BEGIN DATA SUPPLIED
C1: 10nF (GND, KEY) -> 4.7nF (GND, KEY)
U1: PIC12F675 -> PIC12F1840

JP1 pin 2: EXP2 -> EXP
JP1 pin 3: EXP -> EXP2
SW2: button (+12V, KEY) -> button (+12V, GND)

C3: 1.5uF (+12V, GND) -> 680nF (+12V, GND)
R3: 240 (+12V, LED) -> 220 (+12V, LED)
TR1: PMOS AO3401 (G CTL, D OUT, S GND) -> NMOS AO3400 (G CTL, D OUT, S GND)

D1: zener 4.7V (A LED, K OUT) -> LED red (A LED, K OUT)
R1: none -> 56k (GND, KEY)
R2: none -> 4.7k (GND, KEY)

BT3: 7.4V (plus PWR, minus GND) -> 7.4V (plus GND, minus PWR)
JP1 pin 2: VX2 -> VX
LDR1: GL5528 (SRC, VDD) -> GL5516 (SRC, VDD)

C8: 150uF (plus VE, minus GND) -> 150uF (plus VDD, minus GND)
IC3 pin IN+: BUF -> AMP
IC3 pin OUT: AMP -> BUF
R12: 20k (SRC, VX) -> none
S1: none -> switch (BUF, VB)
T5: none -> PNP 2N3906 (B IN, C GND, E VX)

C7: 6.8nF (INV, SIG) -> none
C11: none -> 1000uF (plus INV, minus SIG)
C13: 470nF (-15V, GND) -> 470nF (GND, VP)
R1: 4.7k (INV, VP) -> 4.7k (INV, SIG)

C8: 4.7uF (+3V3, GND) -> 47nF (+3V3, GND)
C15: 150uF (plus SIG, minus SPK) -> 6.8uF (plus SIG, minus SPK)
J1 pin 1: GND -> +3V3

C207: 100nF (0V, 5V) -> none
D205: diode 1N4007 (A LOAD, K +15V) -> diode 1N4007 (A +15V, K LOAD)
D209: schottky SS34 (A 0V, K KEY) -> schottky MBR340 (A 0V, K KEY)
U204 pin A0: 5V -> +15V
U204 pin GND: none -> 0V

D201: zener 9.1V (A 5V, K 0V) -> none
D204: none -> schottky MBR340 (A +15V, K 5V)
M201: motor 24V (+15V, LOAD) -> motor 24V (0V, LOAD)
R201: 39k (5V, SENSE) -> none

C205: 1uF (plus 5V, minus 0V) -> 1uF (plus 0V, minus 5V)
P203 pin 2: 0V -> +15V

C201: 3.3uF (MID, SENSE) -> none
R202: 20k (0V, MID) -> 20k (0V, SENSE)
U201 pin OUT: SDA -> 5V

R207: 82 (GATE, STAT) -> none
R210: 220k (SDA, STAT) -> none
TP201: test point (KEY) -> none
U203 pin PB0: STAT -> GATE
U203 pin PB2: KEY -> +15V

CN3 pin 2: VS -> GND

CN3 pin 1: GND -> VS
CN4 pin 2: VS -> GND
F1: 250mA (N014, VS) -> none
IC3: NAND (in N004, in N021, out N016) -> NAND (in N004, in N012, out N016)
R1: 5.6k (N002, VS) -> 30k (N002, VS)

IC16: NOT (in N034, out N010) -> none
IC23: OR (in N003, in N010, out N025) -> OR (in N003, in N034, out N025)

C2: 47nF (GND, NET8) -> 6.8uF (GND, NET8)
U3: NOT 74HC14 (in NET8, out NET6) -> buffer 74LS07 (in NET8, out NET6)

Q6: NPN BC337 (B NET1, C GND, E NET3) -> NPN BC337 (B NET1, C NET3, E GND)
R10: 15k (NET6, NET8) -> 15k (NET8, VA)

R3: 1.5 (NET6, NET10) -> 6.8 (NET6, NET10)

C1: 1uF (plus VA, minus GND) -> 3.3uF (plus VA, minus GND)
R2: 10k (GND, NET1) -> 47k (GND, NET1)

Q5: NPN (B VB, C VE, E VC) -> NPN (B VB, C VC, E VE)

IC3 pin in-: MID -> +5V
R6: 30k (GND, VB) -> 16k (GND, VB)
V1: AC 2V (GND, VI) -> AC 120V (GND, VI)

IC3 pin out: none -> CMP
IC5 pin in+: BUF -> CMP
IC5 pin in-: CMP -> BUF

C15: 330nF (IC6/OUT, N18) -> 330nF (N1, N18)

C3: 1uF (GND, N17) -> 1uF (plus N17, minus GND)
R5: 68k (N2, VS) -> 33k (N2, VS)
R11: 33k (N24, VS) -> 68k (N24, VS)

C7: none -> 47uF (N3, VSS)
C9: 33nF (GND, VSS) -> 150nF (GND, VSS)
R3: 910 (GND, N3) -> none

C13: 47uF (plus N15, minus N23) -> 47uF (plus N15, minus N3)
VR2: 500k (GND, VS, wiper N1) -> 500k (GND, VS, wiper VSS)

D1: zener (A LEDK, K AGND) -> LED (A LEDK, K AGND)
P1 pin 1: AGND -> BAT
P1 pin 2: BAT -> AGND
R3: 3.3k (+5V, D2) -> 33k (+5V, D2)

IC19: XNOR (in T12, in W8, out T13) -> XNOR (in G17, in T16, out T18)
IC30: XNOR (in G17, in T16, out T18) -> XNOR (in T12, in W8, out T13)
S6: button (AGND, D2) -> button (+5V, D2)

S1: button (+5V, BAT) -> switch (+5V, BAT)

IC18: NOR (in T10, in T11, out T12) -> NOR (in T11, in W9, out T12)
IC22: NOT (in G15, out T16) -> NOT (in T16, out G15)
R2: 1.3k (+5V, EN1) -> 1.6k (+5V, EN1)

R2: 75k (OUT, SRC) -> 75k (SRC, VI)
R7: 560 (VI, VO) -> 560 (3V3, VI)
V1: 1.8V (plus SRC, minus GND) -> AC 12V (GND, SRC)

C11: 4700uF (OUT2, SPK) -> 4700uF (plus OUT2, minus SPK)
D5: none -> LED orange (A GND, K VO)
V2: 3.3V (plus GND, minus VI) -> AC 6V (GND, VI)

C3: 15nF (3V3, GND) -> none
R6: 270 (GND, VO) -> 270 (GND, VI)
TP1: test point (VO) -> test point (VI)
END DATA SUPPLIED
» **PROBLEM STATEMENT**
Extract every line from the one containing "S6: button (AGND, D2) -> button (+5V, D2)" through the last line of the data, inclusive, exactly as written.

» **ANSWER SPACE**
S6: button (AGND, D2) -> button (+5V, D2)

S1: button (+5V, BAT) -> switch (+5V, BAT)

IC18: NOR (in T10, in T11, out T12) -> NOR (in T11, in W9, out T12)
IC22: NOT (in G15, out T16) -> NOT (in T16, out G15)
R2: 1.3k (+5V, EN1) -> 1.6k (+5V, EN1)

R2: 75k (OUT, SRC) -> 75k (SRC, VI)
R7: 560 (VI, VO) -> 560 (3V3, VI)
V1: 1.8V (plus SRC, minus GND) -> AC 12V (GND, SRC)

C11: 4700uF (OUT2, SPK) -> 4700uF (plus OUT2, minus SPK)
D5: none -> LED orange (A GND, K VO)
V2: 3.3V (plus GND, minus VI) -> AC 6V (GND, VI)

C3: 15nF (3V3, GND) -> none
R6: 270 (GND, VO) -> 270 (GND, VI)
TP1: test point (VO) -> test point (VI)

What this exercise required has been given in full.